=== Supplied entries ===

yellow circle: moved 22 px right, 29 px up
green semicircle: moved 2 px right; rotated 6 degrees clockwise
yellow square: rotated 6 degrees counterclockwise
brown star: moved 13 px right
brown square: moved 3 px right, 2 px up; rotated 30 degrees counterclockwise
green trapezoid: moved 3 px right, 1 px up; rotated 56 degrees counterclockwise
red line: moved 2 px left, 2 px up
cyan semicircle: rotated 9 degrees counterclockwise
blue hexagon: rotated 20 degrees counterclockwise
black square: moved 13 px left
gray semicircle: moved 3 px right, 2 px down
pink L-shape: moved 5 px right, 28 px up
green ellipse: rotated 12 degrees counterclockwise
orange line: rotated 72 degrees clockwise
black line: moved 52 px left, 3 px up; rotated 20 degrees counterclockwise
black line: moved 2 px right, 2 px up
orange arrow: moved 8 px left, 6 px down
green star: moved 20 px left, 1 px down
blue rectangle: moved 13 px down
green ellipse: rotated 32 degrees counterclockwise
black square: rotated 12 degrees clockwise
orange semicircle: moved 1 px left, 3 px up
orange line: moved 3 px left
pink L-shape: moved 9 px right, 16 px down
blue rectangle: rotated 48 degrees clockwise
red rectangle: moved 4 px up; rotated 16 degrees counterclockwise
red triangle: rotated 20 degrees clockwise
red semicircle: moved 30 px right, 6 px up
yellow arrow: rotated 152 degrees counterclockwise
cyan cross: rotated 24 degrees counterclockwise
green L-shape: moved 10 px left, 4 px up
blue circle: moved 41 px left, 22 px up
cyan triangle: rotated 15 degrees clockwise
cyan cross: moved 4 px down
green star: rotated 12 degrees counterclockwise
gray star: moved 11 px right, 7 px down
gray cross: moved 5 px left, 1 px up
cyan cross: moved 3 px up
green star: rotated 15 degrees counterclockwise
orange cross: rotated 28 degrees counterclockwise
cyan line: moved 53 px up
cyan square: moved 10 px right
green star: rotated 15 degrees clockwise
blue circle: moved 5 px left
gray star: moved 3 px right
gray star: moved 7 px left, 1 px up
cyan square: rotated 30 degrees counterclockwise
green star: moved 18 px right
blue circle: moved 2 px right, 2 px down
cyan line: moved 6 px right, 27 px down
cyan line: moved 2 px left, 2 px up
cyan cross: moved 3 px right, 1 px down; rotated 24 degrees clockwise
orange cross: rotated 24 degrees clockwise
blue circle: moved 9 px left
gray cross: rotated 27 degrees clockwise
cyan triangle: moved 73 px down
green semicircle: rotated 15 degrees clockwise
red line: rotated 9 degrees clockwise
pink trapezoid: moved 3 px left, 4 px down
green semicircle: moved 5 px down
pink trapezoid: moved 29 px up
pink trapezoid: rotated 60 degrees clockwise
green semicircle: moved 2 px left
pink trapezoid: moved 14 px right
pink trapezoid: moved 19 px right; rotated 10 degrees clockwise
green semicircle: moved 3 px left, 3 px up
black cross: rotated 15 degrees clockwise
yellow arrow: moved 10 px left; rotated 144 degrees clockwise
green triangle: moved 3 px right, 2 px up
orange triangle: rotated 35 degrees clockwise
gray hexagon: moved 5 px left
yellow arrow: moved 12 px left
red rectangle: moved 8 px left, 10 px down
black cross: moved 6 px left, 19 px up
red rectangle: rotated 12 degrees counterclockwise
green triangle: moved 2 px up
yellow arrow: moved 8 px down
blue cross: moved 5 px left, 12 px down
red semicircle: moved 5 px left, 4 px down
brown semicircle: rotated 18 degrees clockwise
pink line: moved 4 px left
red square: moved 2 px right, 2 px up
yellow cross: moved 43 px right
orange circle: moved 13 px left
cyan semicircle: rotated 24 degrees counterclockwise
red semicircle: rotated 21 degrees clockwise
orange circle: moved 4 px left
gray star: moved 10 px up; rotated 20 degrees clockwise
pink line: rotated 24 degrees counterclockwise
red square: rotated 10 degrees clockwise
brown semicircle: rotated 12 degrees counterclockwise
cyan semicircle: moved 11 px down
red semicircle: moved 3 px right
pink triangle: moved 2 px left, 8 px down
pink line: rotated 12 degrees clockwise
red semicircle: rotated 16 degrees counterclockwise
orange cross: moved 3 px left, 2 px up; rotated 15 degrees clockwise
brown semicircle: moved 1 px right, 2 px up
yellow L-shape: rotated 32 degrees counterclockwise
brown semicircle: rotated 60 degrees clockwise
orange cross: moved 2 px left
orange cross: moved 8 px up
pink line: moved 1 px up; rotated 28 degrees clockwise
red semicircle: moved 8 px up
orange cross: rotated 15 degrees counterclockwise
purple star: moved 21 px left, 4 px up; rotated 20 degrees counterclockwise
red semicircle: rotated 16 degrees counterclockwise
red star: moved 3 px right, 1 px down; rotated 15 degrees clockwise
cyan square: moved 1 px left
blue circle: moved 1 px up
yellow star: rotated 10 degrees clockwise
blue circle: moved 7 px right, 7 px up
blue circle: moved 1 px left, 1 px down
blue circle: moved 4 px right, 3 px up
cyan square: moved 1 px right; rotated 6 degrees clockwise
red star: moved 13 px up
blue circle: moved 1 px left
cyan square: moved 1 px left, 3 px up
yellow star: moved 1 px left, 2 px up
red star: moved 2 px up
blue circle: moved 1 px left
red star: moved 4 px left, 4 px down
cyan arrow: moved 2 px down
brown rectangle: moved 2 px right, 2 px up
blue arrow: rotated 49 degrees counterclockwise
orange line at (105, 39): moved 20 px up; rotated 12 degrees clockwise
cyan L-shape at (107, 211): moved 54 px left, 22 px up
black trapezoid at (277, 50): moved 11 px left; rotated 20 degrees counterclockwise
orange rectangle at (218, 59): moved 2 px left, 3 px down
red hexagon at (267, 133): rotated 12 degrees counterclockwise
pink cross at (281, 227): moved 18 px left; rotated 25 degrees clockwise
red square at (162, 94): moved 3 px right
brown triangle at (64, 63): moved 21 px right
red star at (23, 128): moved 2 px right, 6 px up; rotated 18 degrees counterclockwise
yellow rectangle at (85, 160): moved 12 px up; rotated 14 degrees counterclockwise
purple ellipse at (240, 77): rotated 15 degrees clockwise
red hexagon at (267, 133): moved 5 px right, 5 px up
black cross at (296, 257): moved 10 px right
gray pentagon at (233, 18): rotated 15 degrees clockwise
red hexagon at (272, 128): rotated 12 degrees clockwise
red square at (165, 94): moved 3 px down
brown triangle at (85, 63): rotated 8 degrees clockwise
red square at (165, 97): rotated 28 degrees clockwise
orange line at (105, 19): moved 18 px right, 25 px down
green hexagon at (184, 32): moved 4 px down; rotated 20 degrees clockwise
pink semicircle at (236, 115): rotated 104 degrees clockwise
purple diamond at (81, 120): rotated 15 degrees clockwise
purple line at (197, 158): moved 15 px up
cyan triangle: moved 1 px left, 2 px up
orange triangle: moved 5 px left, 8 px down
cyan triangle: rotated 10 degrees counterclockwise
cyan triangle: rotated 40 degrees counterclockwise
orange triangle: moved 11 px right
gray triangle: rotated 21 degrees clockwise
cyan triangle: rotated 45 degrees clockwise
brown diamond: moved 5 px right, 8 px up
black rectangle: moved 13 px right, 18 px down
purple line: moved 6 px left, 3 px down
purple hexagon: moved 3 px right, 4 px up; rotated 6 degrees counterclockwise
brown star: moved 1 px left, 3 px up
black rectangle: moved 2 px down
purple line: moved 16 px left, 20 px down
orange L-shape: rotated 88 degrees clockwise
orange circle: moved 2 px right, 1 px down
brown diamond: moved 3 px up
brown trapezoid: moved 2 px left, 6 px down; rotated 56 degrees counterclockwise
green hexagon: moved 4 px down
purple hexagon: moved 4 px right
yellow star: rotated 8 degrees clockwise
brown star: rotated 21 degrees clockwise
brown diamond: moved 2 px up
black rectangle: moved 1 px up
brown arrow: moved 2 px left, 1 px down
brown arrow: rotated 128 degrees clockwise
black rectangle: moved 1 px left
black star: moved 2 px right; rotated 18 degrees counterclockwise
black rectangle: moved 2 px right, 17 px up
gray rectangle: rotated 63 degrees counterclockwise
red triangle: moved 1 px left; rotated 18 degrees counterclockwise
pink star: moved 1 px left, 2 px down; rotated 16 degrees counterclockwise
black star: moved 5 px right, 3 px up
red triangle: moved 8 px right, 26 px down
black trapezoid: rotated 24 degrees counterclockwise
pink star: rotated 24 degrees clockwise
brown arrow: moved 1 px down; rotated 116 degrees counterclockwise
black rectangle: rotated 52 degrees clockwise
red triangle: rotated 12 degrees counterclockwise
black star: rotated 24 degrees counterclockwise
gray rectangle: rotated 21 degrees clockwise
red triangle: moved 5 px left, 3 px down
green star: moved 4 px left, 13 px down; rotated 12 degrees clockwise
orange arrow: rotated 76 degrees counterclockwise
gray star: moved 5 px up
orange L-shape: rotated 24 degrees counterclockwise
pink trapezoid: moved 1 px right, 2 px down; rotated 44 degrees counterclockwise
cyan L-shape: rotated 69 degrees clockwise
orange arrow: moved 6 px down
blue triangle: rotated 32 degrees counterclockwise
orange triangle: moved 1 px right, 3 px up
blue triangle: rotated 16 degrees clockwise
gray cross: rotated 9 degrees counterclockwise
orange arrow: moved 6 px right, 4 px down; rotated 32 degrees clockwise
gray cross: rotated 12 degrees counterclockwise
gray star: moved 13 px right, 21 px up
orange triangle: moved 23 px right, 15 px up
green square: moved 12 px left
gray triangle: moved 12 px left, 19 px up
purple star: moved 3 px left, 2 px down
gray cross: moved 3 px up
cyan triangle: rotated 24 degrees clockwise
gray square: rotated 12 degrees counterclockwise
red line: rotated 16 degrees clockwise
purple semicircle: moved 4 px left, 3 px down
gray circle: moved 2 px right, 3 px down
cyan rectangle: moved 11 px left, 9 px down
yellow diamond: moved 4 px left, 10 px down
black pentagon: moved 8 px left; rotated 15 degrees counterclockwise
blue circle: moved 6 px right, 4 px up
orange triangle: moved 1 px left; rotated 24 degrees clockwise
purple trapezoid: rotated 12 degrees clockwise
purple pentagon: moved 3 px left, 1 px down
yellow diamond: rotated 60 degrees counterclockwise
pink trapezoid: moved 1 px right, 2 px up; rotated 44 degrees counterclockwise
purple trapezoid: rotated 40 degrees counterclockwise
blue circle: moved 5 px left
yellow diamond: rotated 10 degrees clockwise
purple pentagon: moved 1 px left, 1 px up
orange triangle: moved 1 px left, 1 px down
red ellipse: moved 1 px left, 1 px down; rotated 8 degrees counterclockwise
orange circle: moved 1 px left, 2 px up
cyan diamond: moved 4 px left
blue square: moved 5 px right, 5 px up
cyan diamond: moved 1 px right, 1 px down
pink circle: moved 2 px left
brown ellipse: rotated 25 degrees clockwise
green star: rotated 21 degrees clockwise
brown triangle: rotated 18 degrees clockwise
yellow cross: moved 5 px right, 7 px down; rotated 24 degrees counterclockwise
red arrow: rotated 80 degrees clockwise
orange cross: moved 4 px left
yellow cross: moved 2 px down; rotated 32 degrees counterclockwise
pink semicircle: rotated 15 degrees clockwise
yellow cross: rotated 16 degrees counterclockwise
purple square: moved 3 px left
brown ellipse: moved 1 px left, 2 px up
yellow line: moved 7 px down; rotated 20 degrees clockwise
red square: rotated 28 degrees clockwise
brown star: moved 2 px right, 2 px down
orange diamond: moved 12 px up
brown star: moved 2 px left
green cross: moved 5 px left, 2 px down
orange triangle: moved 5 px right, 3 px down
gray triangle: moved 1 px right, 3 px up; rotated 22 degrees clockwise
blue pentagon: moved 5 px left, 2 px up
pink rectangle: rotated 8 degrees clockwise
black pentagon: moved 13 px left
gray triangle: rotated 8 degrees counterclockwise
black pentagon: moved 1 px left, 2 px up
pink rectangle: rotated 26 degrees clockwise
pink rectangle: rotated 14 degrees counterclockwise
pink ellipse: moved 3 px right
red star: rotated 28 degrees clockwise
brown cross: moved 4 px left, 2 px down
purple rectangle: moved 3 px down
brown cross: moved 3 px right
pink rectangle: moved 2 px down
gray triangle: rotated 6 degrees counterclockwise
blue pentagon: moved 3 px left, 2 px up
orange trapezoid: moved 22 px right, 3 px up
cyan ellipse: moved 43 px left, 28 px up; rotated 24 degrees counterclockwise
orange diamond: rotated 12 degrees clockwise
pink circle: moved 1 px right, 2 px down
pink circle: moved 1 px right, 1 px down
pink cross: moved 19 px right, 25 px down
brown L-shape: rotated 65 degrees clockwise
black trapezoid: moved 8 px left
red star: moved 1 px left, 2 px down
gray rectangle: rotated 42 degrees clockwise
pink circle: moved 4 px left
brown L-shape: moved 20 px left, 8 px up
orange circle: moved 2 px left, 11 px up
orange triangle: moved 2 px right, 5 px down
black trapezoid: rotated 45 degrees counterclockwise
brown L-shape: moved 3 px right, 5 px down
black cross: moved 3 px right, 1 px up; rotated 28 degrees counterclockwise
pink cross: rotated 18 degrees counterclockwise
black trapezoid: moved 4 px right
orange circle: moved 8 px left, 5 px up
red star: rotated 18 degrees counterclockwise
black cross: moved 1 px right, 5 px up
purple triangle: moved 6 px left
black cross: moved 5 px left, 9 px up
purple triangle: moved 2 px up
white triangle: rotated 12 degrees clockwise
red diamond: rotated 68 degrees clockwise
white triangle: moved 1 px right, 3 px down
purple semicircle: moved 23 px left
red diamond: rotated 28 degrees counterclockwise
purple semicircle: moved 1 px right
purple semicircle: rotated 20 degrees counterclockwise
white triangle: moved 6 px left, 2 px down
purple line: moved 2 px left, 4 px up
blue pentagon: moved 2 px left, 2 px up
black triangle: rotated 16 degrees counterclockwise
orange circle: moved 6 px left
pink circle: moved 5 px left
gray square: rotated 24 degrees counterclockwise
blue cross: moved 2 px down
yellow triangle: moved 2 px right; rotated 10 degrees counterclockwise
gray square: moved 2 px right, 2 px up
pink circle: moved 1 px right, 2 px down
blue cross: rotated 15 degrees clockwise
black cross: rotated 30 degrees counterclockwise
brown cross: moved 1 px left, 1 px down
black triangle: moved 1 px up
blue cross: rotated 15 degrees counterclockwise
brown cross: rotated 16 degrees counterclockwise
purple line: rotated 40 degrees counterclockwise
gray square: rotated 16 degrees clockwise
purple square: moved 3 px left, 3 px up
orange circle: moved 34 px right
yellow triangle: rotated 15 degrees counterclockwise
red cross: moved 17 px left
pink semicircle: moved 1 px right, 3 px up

===

* _Prompt_
Write out, word for word, the material above from its first line through the line that contains "green ellipse: rotated 12", including that line.

* _Complete answer_
yellow circle: moved 22 px right, 29 px up
green semicircle: moved 2 px right; rotated 6 degrees clockwise
yellow square: rotated 6 degrees counterclockwise
brown star: moved 13 px right
brown square: moved 3 px right, 2 px up; rotated 30 degrees counterclockwise
green trapezoid: moved 3 px right, 1 px up; rotated 56 degrees counterclockwise
red line: moved 2 px left, 2 px up
cyan semicircle: rotated 9 degrees counterclockwise
blue hexagon: rotated 20 degrees counterclockwise
black square: moved 13 px left
gray semicircle: moved 3 px right, 2 px down
pink L-shape: moved 5 px right, 28 px up
green ellipse: rotated 12 degrees counterclockwise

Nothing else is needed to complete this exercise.